#### TASK PROMPT
Please write out the line containing "purple plate H7:H8" and each line after it through the end of the data, exactly, and nothing else.

#### GIVEN INFORMATION
"""
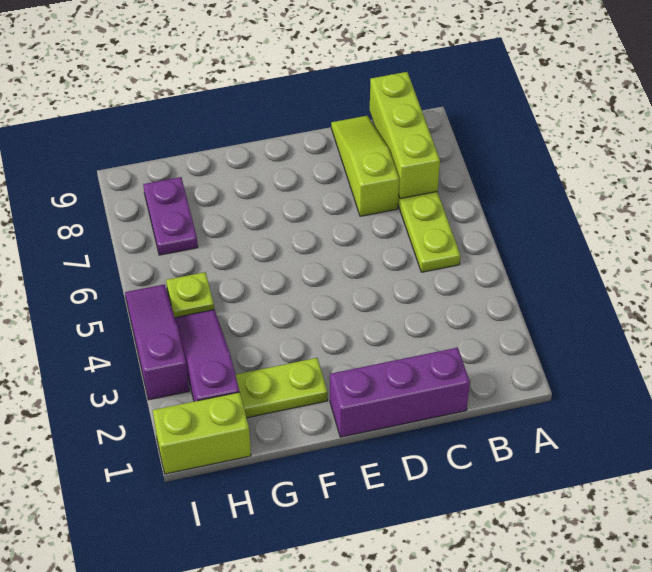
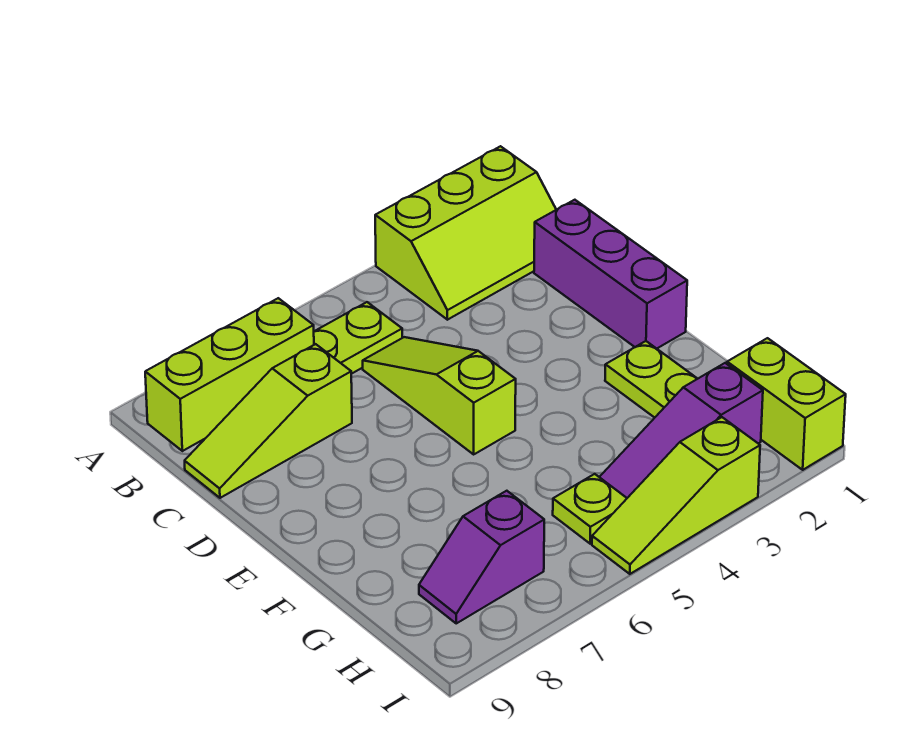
none -> lime slope A1:B3 level 1 top A
none -> lime slope C5:E5 level 1 top E
purple plate H7:H8 level 1 -> purple slope H7:H8 level 1 top 7
purple slope I3:I5 level 1 top 3 -> lime slope I3:I5 level 1 top 3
"""
#### ANSWER TO THIS TASK
purple plate H7:H8 level 1 -> purple slope H7:H8 level 1 top 7
purple slope I3:I5 level 1 top 3 -> lime slope I3:I5 level 1 top 3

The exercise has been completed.